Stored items

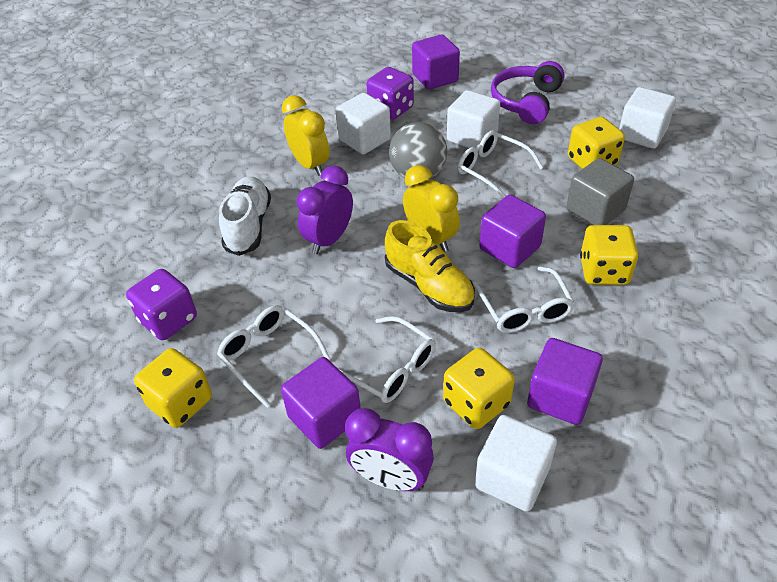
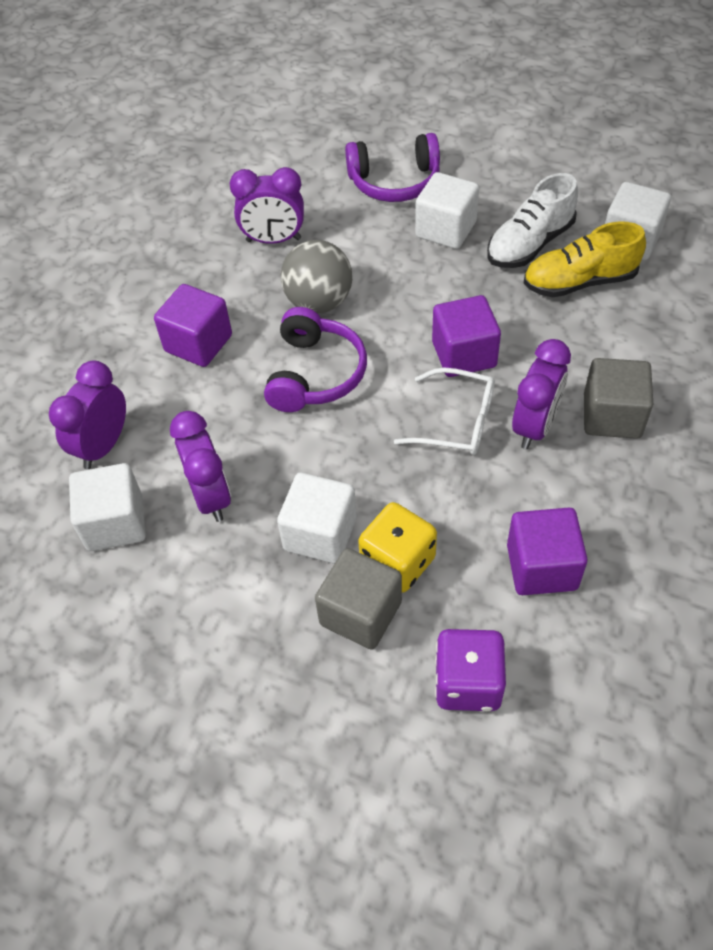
grey cube: 1 -> 2
purple clock: 2 -> 4
purple cube: 4 -> 3
purple dice: 2 -> 1
purple headphones: 1 -> 2
white glasses: 4 -> 1
yellow clock: 2 -> 0
yellow dice: 4 -> 1

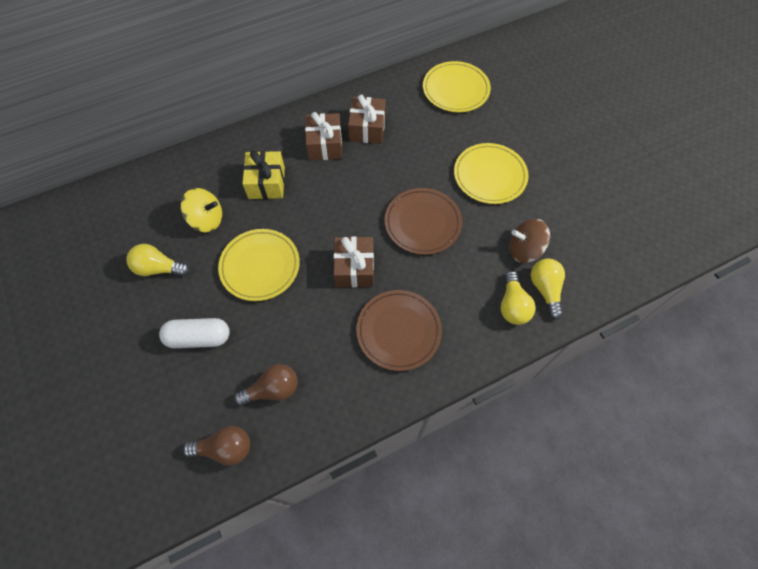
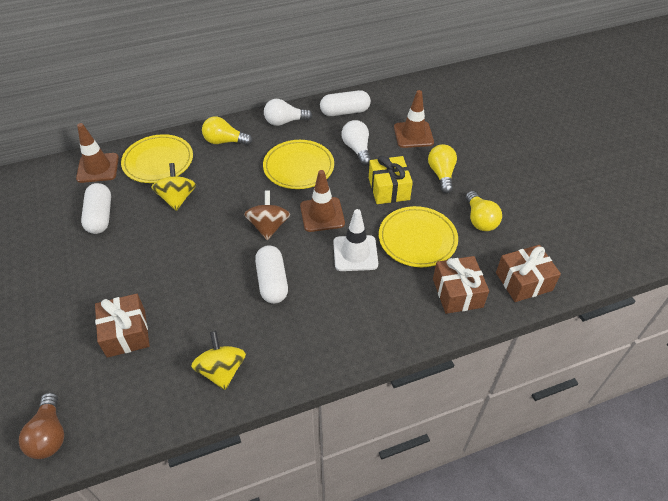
brown light bulb: 2 -> 1
brown plate: 2 -> 0
brown traffic cone: 0 -> 3
white capsule: 1 -> 3
white light bulb: 0 -> 2
white traffic cone: 0 -> 1
yellow spinning top: 1 -> 2

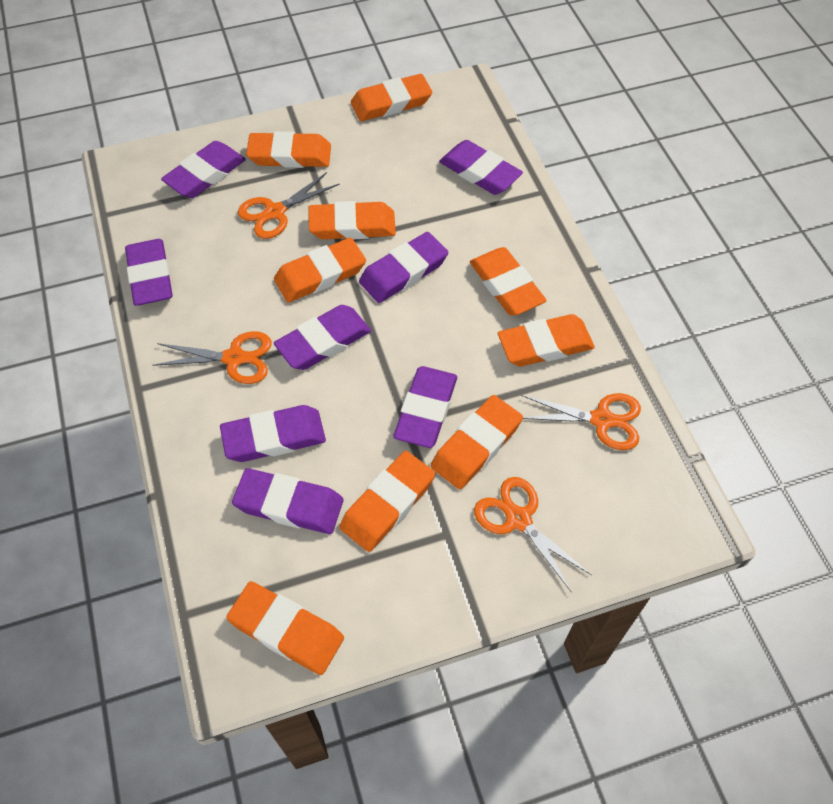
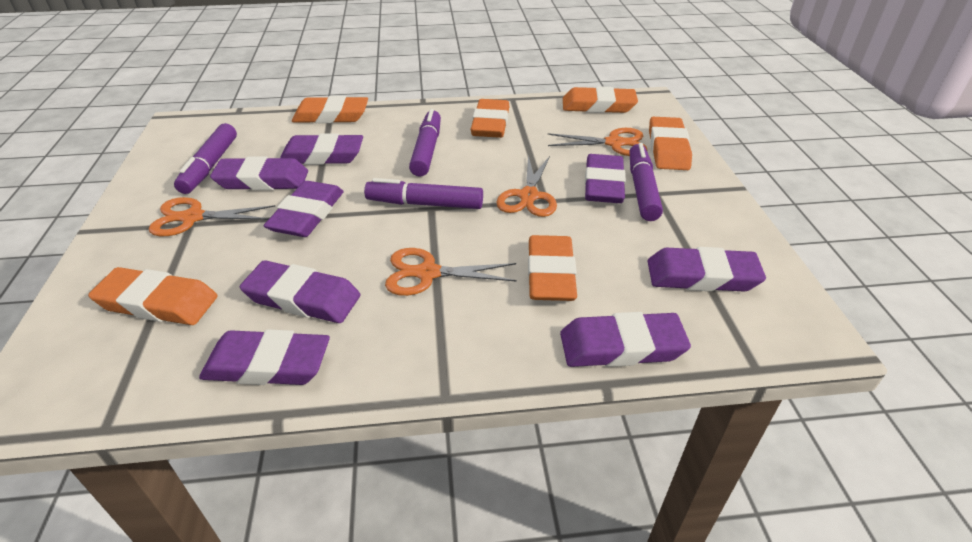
orange eraser: 9 -> 6
purple marker: 0 -> 4

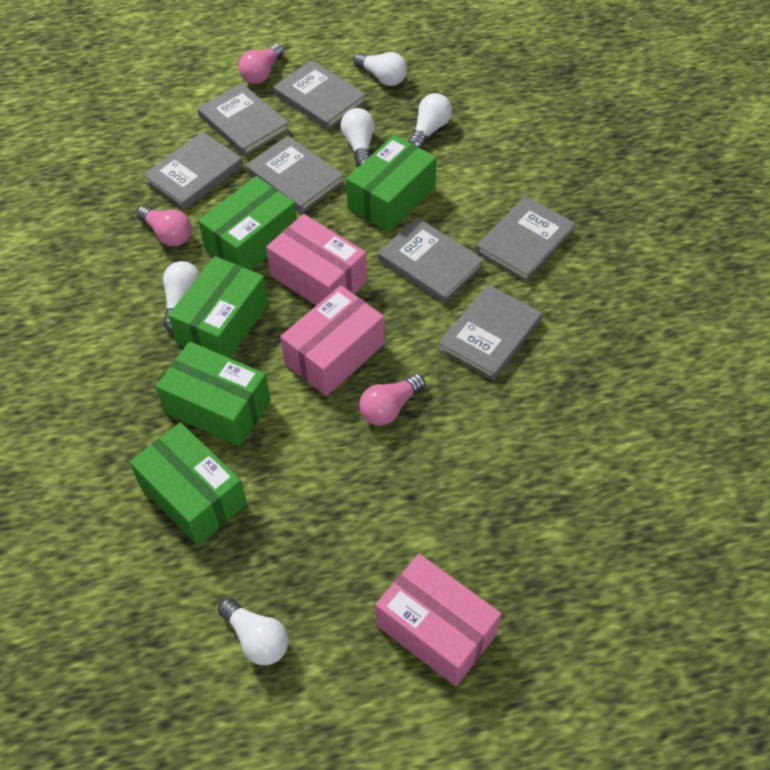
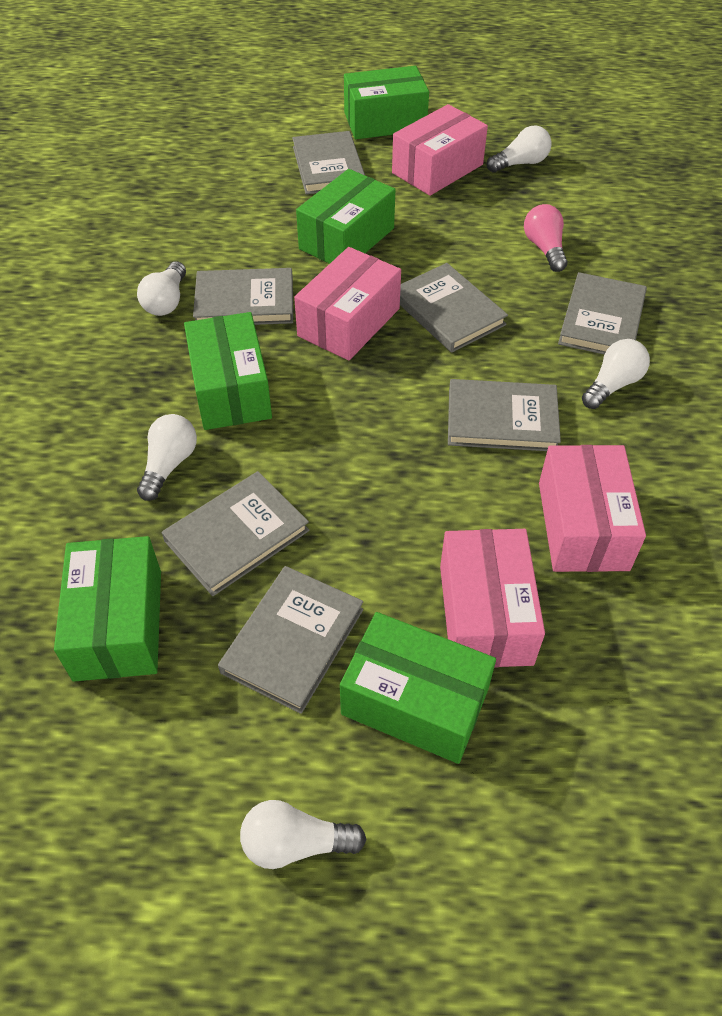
pink box: 3 -> 4
pink light bulb: 3 -> 1

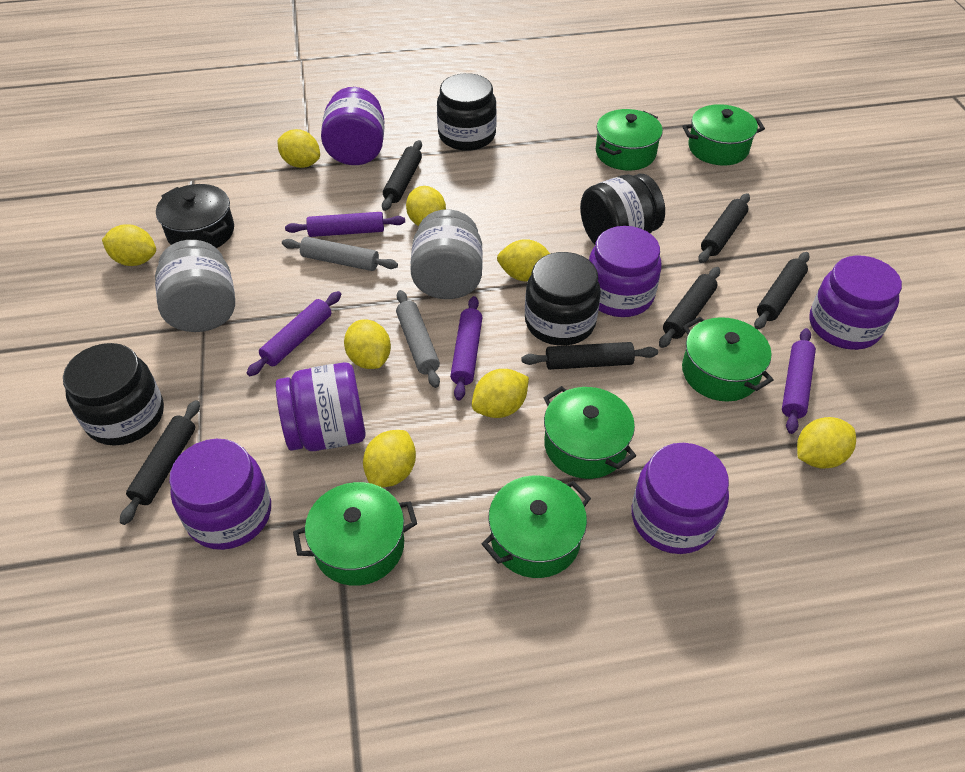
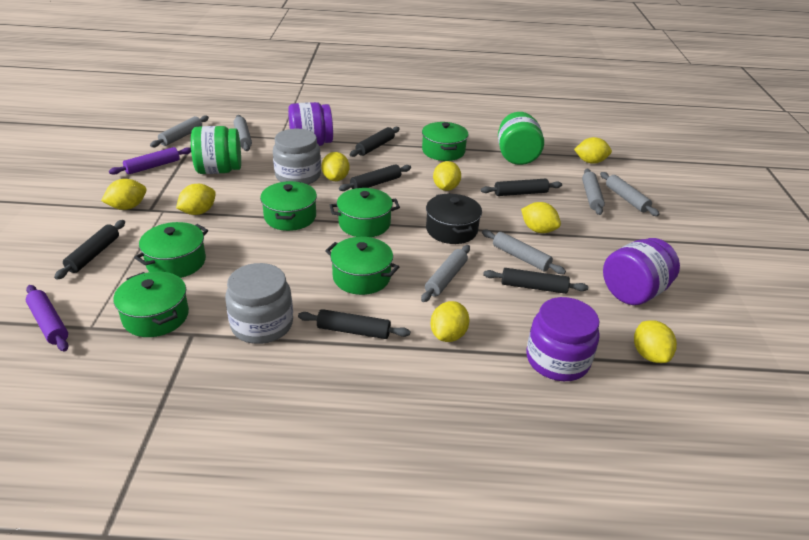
black jar: 4 -> 0
green jar: 0 -> 2
grey rolling pin: 2 -> 6
purple jar: 6 -> 3
purple rolling pin: 4 -> 2

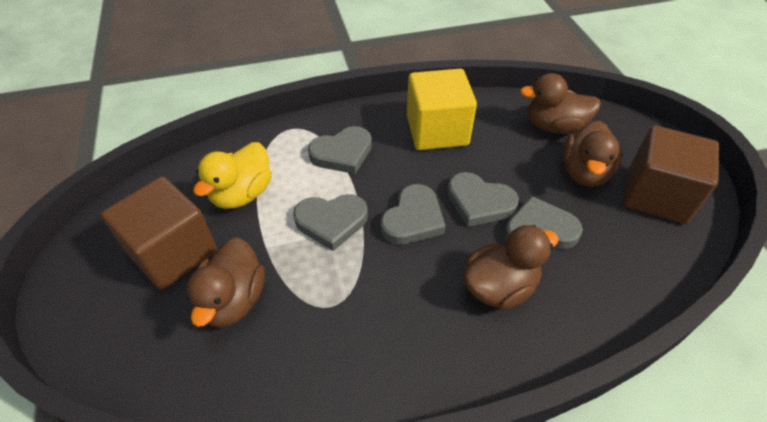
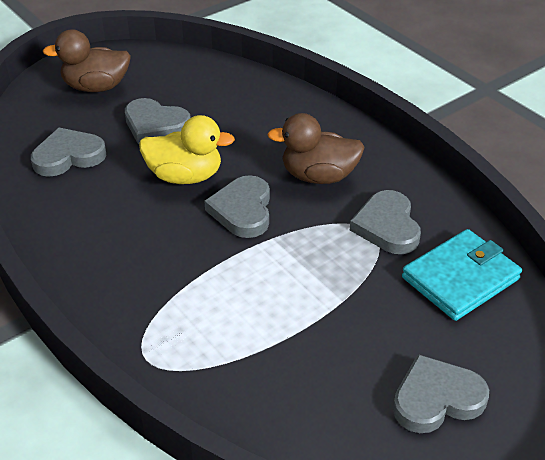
brown cube: 2 -> 0
brown duck: 4 -> 2
turquoise wallet: 0 -> 1
yellow cube: 1 -> 0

» DESCRIPTION OF THE TASK
Each line from the one that holds "yellow clock: 2 -> 0" through the final line of the data must be retyped exactly; the pictures must not appear.

» ANSWER TO THE EXERCISE
yellow clock: 2 -> 0
yellow dice: 4 -> 1

brown light bulb: 2 -> 1
brown plate: 2 -> 0
brown traffic cone: 0 -> 3
white capsule: 1 -> 3
white light bulb: 0 -> 2
white traffic cone: 0 -> 1
yellow spinning top: 1 -> 2

orange eraser: 9 -> 6
purple marker: 0 -> 4

pink box: 3 -> 4
pink light bulb: 3 -> 1

black jar: 4 -> 0
green jar: 0 -> 2
grey rolling pin: 2 -> 6
purple jar: 6 -> 3
purple rolling pin: 4 -> 2

brown cube: 2 -> 0
brown duck: 4 -> 2
turquoise wallet: 0 -> 1
yellow cube: 1 -> 0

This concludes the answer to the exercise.